* [What is being asked] Below are the records; return every line from the one that contains "C4: 100pF (GND, VOL) -> 33pF (GND, VOL)" to the last, exactly, skipping the pictures.

Saved entries
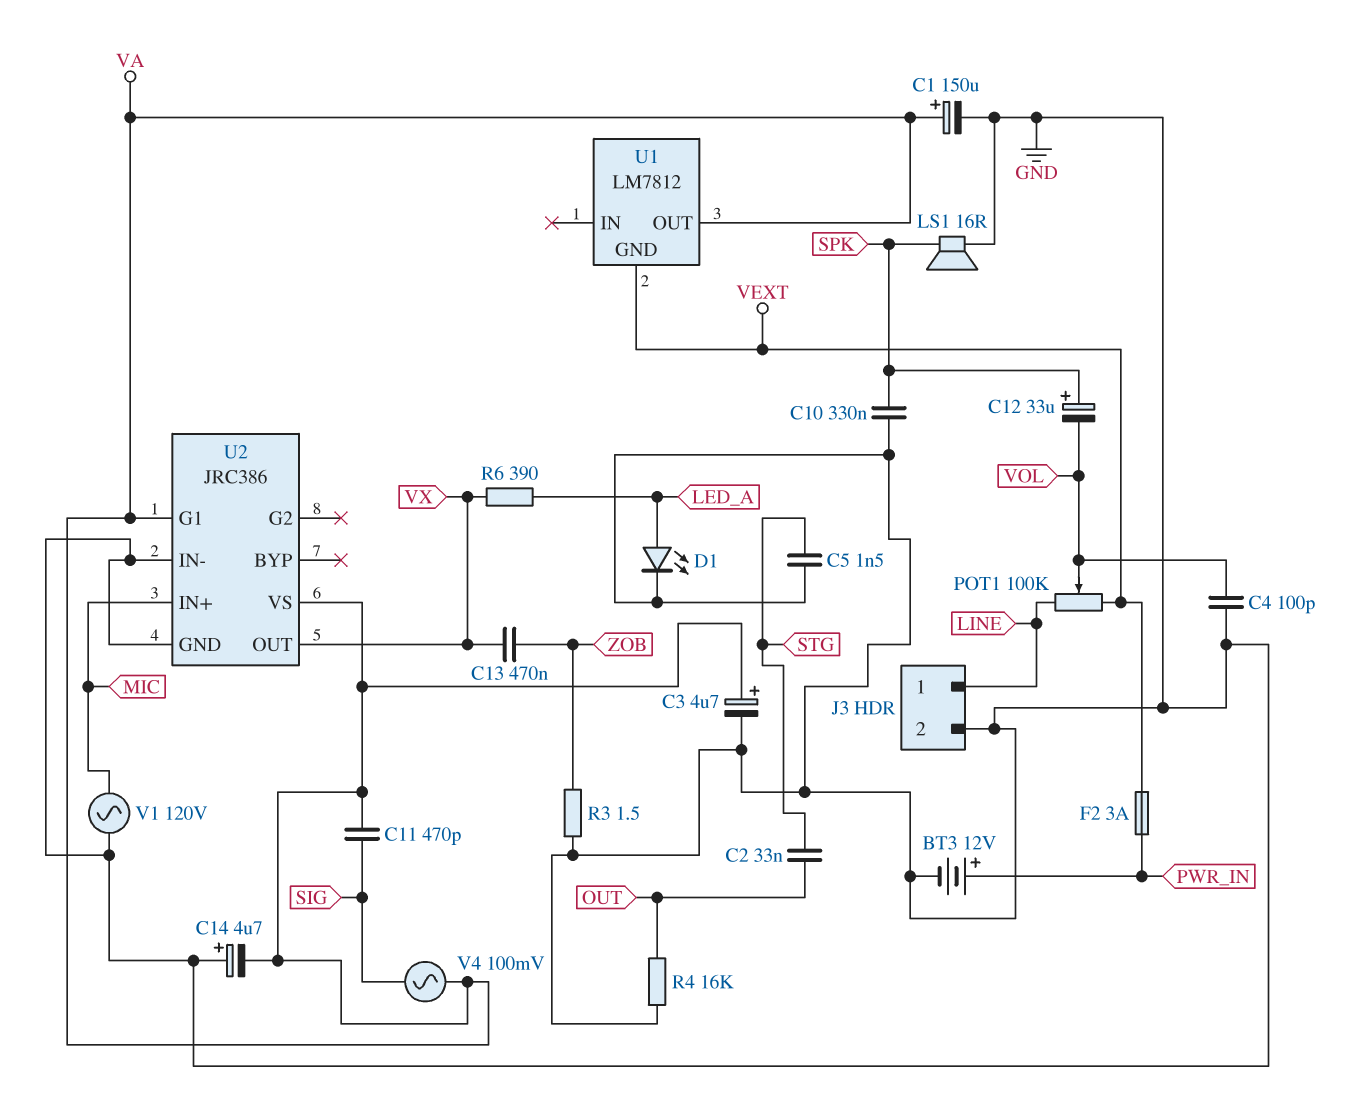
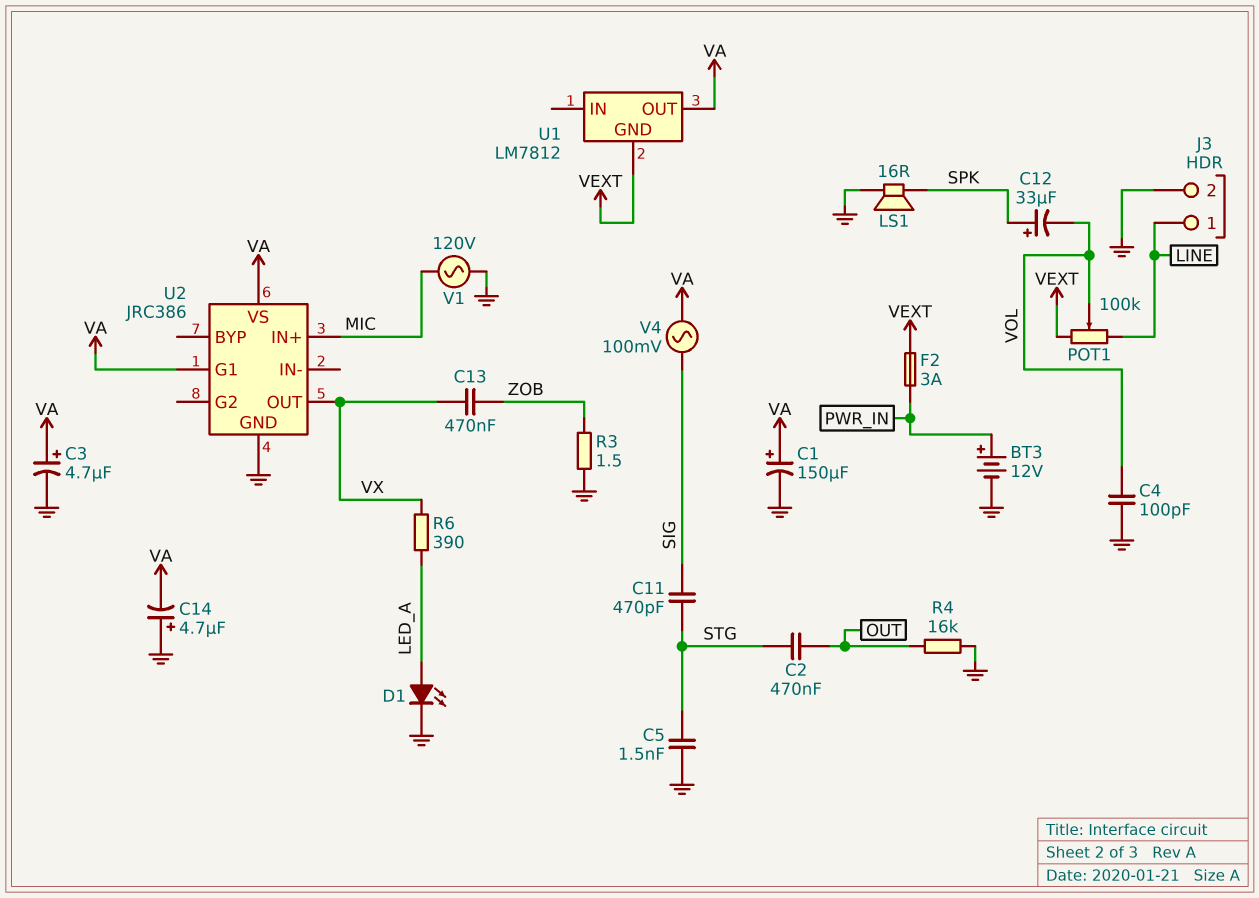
C2: 33nF (OUT, STG) -> 470nF (OUT, STG)
C10: 330nF (GND, SPK) -> none
C11: 470pF (SIG, VA) -> 470pF (SIG, STG)
U2 pin IN-: GND -> none

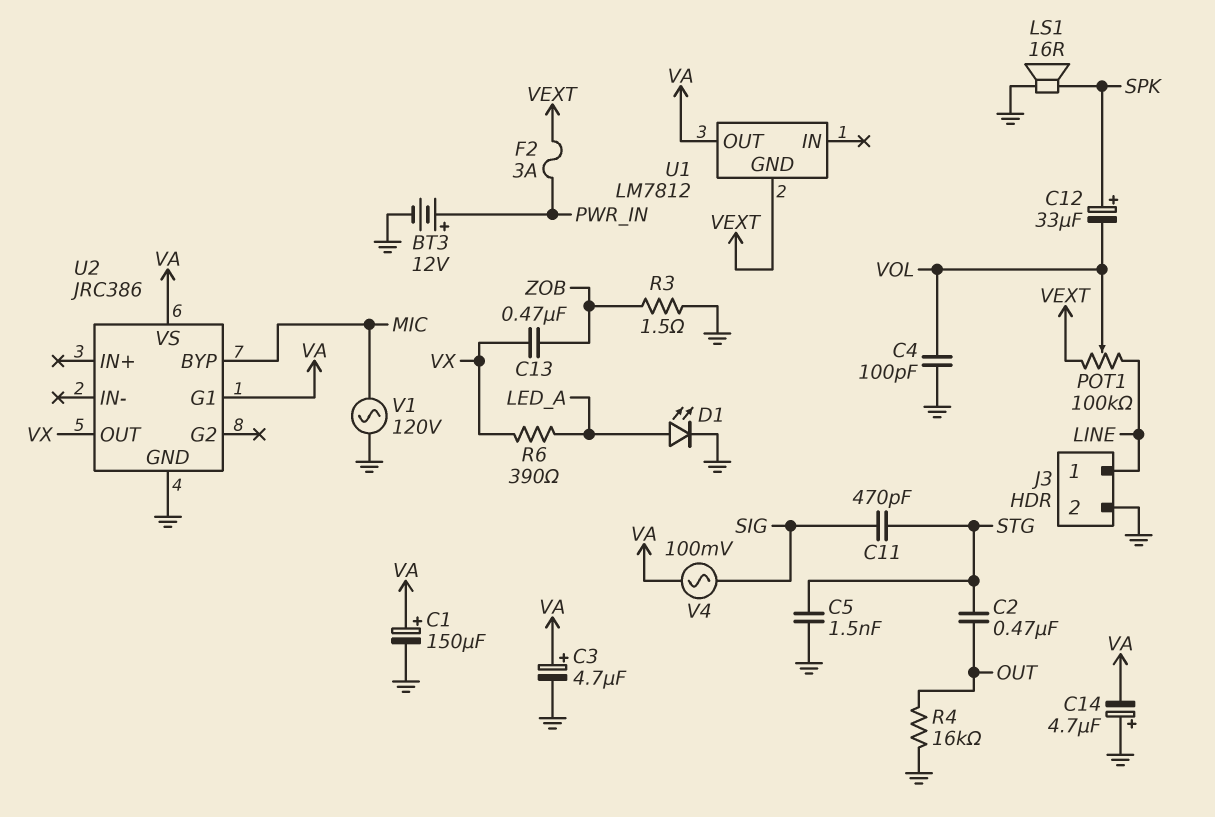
U2 pin BYP: none -> MIC
U2 pin IN+: MIC -> none

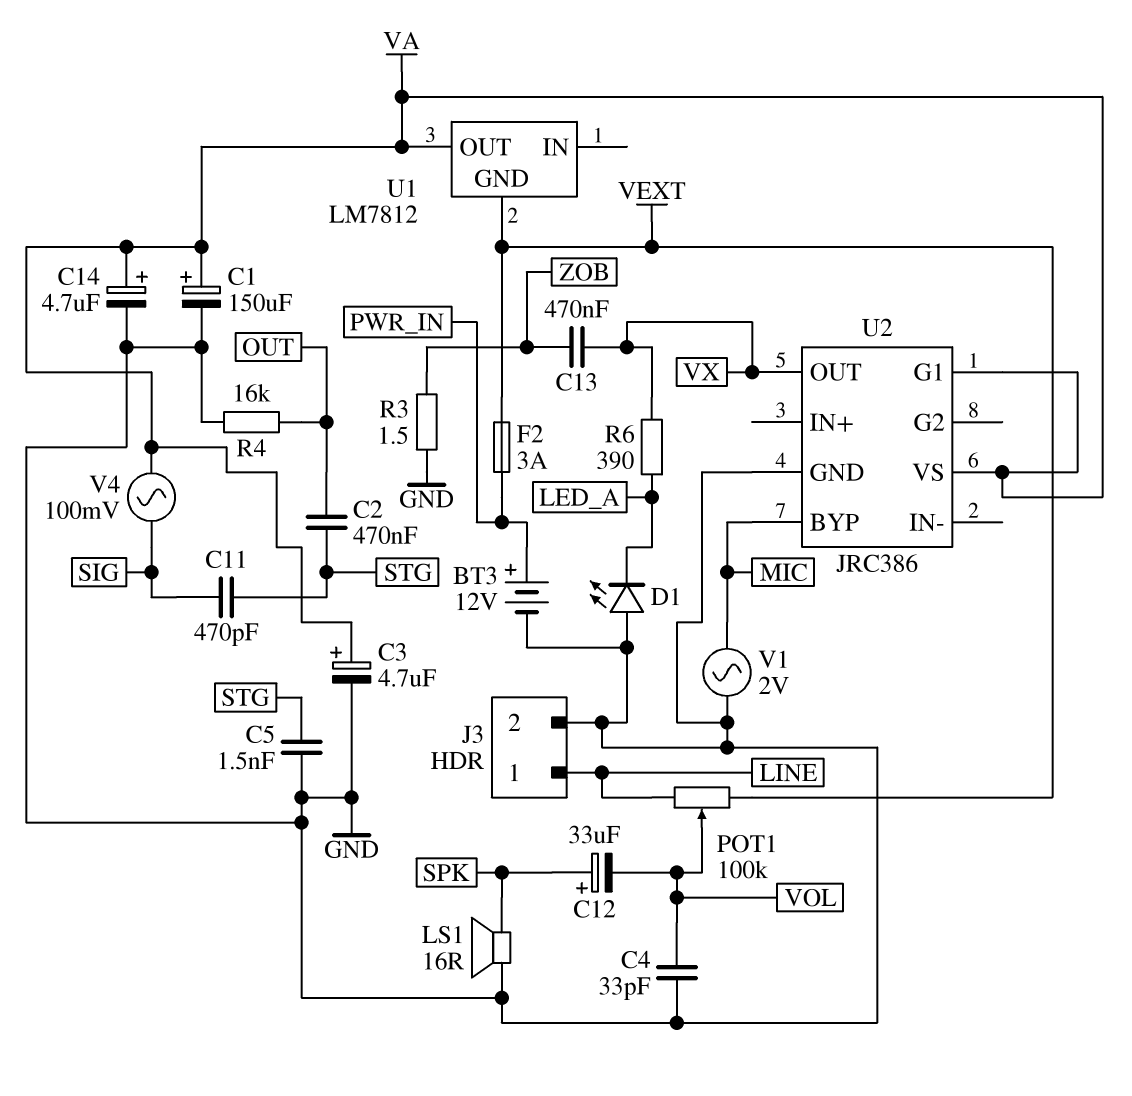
C4: 100pF (GND, VOL) -> 33pF (GND, VOL)
C14: 4.7uF (plus GND, minus VA) -> 4.7uF (plus VA, minus GND)
D1: LED (A LED_A, K GND) -> LED (A GND, K LED_A)
V1: AC 120V (GND, MIC) -> AC 2V (GND, MIC)

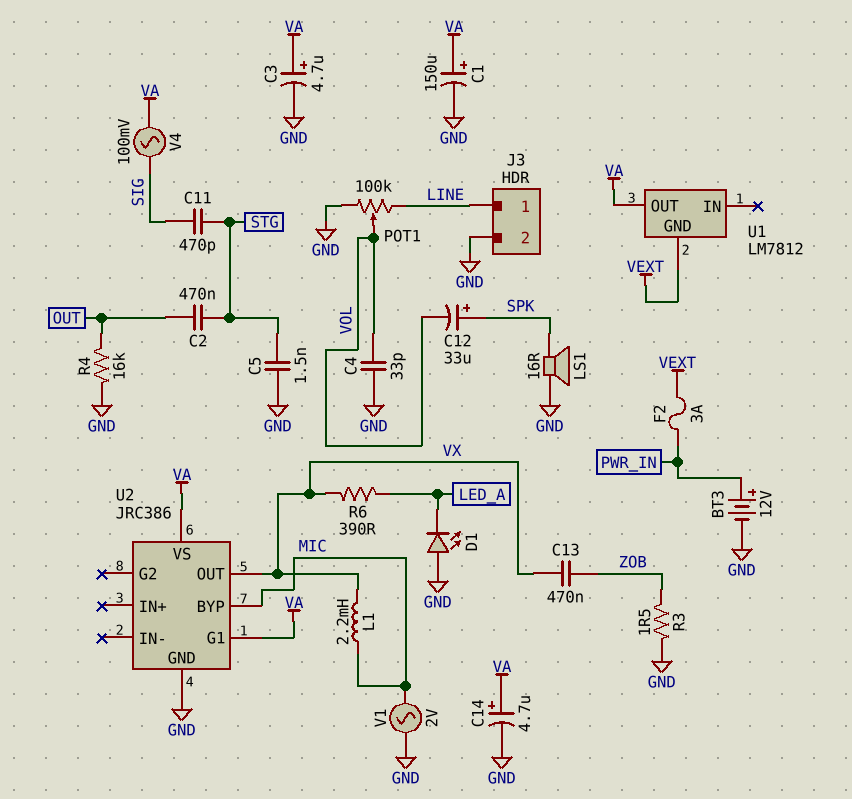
L1: none -> 2.2mH (MIC, VX)
POT1: 100k (LINE, VEXT, wiper VOL) -> 100k (GND, LINE, wiper VOL)

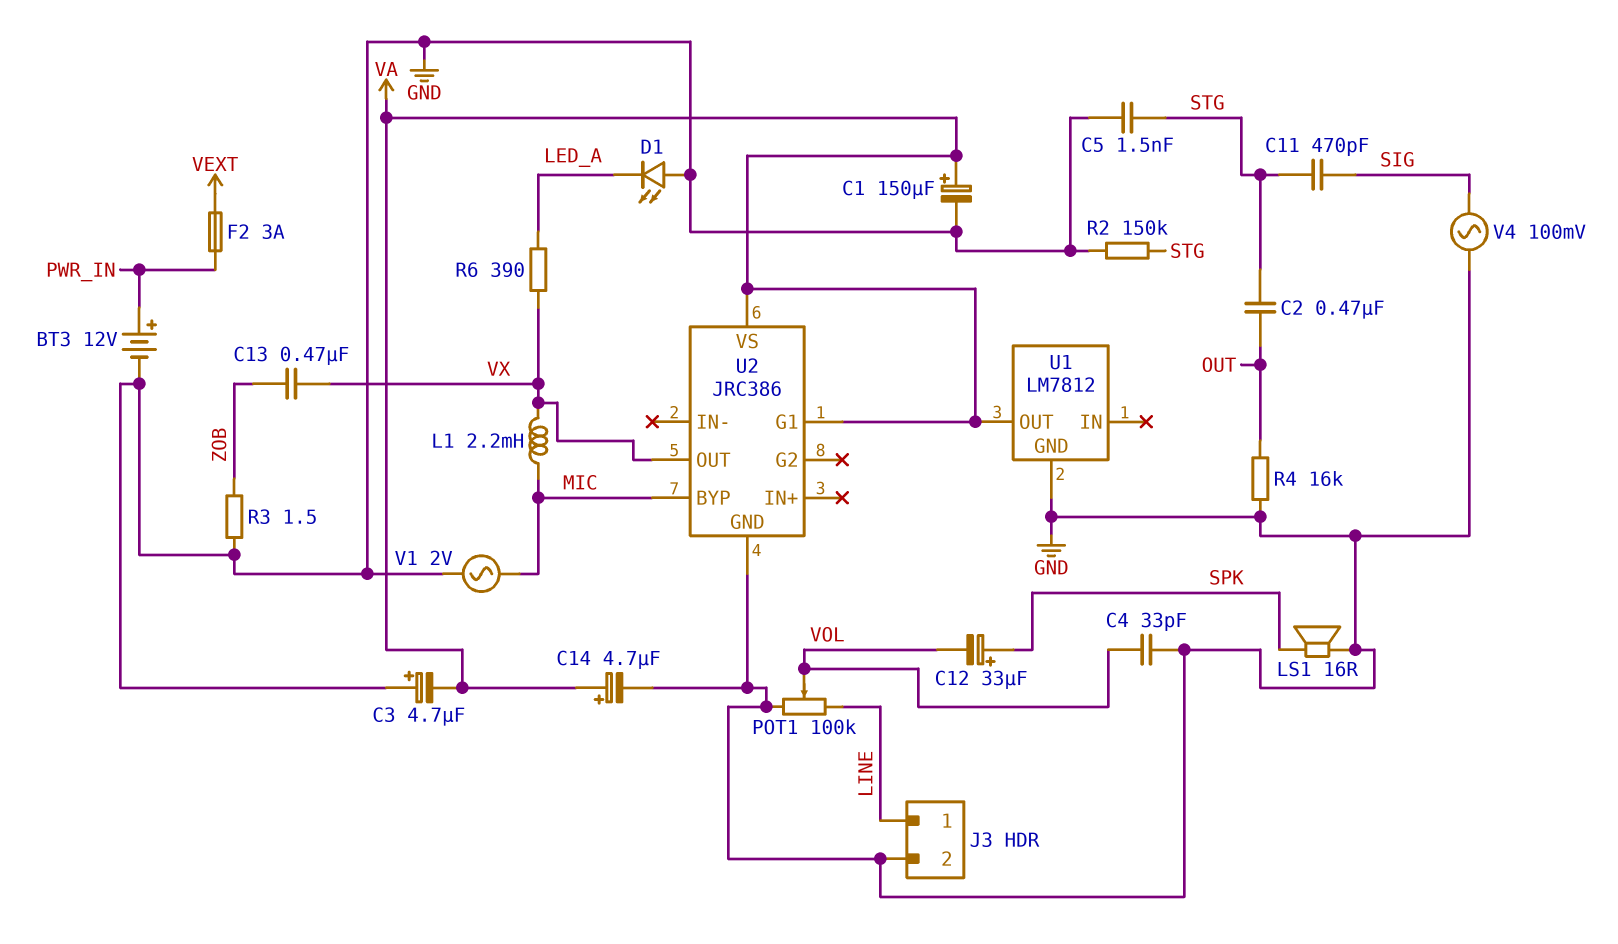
C3: 4.7uF (plus VA, minus GND) -> 4.7uF (plus GND, minus VA)
R2: none -> 150k (GND, STG)
U1 pin GND: VEXT -> GND
V4: AC 100mV (SIG, VA) -> AC 100mV (GND, SIG)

* [Exercise output]
C4: 100pF (GND, VOL) -> 33pF (GND, VOL)
C14: 4.7uF (plus GND, minus VA) -> 4.7uF (plus VA, minus GND)
D1: LED (A LED_A, K GND) -> LED (A GND, K LED_A)
V1: AC 120V (GND, MIC) -> AC 2V (GND, MIC)

L1: none -> 2.2mH (MIC, VX)
POT1: 100k (LINE, VEXT, wiper VOL) -> 100k (GND, LINE, wiper VOL)

C3: 4.7uF (plus VA, minus GND) -> 4.7uF (plus GND, minus VA)
R2: none -> 150k (GND, STG)
U1 pin GND: VEXT -> GND
V4: AC 100mV (SIG, VA) -> AC 100mV (GND, SIG)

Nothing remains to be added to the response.